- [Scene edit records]
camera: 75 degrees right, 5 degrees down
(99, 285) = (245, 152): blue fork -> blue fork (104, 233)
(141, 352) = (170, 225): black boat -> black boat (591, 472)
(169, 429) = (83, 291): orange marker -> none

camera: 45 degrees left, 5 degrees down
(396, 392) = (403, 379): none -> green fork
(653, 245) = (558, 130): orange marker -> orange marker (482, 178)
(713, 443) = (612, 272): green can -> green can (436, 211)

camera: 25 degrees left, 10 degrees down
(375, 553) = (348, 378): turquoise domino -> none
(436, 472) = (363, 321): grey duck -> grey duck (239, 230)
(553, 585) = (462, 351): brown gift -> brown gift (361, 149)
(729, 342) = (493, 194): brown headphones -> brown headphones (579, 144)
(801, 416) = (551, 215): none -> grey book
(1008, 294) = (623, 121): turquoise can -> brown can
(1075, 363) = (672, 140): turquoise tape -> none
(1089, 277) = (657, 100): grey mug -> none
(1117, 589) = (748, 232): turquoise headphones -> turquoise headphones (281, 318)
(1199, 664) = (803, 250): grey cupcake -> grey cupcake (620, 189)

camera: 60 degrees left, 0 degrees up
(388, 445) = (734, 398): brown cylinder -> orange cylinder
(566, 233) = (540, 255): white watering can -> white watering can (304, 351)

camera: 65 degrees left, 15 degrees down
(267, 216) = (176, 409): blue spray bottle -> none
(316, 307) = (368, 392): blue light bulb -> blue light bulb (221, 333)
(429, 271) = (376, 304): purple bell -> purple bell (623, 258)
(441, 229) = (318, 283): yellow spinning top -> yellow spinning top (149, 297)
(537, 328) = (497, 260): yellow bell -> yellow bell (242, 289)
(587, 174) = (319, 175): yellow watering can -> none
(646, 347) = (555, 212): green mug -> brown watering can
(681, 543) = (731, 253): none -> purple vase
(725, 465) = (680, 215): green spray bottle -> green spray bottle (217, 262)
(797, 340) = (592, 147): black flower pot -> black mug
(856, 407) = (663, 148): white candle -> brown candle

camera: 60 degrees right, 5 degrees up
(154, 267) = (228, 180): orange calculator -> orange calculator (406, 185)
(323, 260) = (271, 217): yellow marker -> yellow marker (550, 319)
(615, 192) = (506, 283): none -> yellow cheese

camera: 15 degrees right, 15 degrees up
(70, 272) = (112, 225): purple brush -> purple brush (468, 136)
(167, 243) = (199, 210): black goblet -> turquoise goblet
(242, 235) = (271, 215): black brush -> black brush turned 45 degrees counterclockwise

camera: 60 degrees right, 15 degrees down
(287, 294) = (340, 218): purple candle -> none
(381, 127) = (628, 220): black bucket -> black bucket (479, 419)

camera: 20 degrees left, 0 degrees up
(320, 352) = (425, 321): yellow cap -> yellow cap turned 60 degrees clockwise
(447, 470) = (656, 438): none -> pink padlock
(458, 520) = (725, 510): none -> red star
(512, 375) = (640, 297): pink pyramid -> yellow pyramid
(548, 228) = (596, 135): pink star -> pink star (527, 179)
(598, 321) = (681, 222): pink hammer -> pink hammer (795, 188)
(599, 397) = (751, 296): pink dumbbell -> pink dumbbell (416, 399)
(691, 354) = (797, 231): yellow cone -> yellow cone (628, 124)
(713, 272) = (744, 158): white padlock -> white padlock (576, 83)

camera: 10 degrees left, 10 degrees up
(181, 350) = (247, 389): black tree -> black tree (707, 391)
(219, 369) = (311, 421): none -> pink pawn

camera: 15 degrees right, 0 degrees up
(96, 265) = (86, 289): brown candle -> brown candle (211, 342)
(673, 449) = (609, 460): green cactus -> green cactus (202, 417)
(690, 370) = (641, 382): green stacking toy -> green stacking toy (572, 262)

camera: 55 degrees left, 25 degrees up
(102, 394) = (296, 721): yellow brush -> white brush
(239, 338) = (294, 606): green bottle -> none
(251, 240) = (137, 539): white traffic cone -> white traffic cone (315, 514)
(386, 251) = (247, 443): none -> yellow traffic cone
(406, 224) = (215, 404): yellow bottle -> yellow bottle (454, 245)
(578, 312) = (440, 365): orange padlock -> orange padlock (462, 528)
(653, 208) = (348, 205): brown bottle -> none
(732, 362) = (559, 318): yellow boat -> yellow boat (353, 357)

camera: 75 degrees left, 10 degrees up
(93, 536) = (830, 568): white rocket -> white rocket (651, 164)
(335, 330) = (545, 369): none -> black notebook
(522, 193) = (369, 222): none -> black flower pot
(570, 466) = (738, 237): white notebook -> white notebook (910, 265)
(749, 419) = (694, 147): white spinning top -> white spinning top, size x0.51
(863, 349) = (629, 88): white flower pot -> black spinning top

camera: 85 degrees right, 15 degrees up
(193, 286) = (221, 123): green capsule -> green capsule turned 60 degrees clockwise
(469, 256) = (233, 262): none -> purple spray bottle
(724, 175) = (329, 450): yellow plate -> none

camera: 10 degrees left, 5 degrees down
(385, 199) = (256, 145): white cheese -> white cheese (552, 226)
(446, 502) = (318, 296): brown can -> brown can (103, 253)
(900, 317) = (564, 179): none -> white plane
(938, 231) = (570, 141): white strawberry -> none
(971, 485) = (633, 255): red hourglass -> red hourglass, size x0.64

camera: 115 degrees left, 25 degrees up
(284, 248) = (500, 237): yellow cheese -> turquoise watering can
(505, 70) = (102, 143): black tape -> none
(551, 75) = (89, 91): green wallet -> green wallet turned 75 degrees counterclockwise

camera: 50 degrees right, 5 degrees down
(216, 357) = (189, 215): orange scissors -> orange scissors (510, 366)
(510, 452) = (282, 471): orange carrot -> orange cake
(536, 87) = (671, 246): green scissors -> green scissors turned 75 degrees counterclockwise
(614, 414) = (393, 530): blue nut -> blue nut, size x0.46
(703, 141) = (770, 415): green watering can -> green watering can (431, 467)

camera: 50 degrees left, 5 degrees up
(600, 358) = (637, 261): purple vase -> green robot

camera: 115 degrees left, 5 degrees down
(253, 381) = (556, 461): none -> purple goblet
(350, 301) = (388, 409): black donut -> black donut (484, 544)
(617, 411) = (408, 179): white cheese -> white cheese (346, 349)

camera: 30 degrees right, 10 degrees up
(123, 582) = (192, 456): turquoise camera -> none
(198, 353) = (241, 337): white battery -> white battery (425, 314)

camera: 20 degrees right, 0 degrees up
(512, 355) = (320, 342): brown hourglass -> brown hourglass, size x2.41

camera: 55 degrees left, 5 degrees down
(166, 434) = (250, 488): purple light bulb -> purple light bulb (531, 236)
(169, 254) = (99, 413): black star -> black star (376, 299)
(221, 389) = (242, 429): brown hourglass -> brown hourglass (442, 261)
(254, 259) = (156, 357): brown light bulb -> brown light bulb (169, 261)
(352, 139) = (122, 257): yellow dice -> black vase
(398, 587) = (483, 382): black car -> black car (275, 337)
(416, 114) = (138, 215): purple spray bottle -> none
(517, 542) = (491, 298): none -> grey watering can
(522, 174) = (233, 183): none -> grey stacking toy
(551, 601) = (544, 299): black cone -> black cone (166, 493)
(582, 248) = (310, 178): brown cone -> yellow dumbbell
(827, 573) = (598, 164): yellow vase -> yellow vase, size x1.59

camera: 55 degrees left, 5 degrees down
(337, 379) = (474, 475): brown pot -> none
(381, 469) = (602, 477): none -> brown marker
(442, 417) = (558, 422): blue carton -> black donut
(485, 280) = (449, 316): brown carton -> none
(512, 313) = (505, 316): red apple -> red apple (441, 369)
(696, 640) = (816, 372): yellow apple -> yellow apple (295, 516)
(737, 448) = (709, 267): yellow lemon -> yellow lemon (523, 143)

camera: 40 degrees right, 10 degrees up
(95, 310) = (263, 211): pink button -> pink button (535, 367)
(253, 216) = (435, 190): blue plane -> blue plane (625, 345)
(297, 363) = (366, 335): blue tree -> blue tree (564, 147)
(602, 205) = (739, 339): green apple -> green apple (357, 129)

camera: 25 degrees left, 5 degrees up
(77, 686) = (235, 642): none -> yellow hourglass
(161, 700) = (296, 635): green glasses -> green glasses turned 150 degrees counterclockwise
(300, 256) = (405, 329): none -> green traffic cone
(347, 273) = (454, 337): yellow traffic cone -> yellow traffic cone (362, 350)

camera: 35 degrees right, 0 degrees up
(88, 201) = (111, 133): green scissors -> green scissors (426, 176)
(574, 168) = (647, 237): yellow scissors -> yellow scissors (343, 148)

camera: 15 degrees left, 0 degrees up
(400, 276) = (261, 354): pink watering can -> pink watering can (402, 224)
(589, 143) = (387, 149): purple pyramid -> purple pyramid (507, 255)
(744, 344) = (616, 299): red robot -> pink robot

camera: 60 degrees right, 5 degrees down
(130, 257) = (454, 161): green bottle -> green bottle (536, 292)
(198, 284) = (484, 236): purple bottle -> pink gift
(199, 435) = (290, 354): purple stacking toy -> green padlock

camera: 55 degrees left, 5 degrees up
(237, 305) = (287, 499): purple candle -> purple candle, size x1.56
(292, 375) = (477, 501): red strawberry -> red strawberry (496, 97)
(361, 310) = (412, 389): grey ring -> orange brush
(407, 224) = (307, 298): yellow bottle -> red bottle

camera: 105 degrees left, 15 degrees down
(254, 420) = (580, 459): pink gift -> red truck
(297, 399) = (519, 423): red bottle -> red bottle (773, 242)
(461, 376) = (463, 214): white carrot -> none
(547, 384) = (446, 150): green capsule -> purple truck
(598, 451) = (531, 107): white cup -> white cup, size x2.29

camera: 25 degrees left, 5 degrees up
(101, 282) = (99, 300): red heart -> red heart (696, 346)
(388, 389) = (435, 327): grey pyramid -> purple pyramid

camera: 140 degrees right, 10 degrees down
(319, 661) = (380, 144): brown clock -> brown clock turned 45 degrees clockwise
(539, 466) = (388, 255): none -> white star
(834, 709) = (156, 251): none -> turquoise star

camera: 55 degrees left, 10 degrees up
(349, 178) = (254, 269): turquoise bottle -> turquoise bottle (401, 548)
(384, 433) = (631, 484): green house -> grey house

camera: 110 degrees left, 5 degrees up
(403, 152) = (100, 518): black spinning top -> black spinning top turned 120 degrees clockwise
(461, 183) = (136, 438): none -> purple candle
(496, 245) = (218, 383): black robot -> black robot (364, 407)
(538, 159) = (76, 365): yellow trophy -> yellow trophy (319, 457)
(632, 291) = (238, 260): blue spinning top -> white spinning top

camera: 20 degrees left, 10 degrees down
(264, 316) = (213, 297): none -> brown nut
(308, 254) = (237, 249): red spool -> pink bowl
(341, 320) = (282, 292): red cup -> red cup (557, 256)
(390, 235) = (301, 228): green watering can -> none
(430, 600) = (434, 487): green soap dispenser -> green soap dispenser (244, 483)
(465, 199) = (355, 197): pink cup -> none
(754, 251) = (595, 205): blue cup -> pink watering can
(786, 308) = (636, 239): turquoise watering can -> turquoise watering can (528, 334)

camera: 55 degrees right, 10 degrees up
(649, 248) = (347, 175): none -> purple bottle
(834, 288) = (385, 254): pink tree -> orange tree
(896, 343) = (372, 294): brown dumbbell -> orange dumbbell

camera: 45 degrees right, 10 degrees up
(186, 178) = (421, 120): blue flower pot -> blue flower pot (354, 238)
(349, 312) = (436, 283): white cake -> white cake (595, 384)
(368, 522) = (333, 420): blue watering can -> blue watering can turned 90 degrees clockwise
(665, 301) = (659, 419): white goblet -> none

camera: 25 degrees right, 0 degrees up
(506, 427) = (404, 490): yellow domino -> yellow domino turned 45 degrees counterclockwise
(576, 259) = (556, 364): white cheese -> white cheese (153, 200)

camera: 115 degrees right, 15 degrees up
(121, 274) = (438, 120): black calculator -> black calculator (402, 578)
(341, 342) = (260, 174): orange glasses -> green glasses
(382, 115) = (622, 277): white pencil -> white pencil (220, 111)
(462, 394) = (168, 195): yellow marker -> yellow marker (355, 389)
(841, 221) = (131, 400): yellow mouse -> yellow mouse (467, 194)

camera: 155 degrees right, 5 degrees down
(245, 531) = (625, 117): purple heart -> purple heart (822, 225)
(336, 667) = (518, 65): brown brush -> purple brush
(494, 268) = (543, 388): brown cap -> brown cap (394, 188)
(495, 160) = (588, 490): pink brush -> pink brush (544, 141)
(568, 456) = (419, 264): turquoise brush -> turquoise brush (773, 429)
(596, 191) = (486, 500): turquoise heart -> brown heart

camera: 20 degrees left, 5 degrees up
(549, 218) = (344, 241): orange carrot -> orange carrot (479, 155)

- [Work to be completed] The lines above, starting at the one with "(505, 70) = (102, 143): black tape -> none" and ending at the one with "(827, 573) = (598, 164): yellow", are the only ones to return, exactly as written.

- [Result]
(505, 70) = (102, 143): black tape -> none
(551, 75) = (89, 91): green wallet -> green wallet turned 75 degrees counterclockwise

camera: 50 degrees right, 5 degrees down
(216, 357) = (189, 215): orange scissors -> orange scissors (510, 366)
(510, 452) = (282, 471): orange carrot -> orange cake
(536, 87) = (671, 246): green scissors -> green scissors turned 75 degrees counterclockwise
(614, 414) = (393, 530): blue nut -> blue nut, size x0.46
(703, 141) = (770, 415): green watering can -> green watering can (431, 467)

camera: 50 degrees left, 5 degrees up
(600, 358) = (637, 261): purple vase -> green robot

camera: 115 degrees left, 5 degrees down
(253, 381) = (556, 461): none -> purple goblet
(350, 301) = (388, 409): black donut -> black donut (484, 544)
(617, 411) = (408, 179): white cheese -> white cheese (346, 349)

camera: 30 degrees right, 10 degrees up
(123, 582) = (192, 456): turquoise camera -> none
(198, 353) = (241, 337): white battery -> white battery (425, 314)

camera: 20 degrees right, 0 degrees up
(512, 355) = (320, 342): brown hourglass -> brown hourglass, size x2.41

camera: 55 degrees left, 5 degrees down
(166, 434) = (250, 488): purple light bulb -> purple light bulb (531, 236)
(169, 254) = (99, 413): black star -> black star (376, 299)
(221, 389) = (242, 429): brown hourglass -> brown hourglass (442, 261)
(254, 259) = (156, 357): brown light bulb -> brown light bulb (169, 261)
(352, 139) = (122, 257): yellow dice -> black vase
(398, 587) = (483, 382): black car -> black car (275, 337)
(416, 114) = (138, 215): purple spray bottle -> none
(517, 542) = (491, 298): none -> grey watering can
(522, 174) = (233, 183): none -> grey stacking toy
(551, 601) = (544, 299): black cone -> black cone (166, 493)
(582, 248) = (310, 178): brown cone -> yellow dumbbell
(827, 573) = (598, 164): yellow vase -> yellow vase, size x1.59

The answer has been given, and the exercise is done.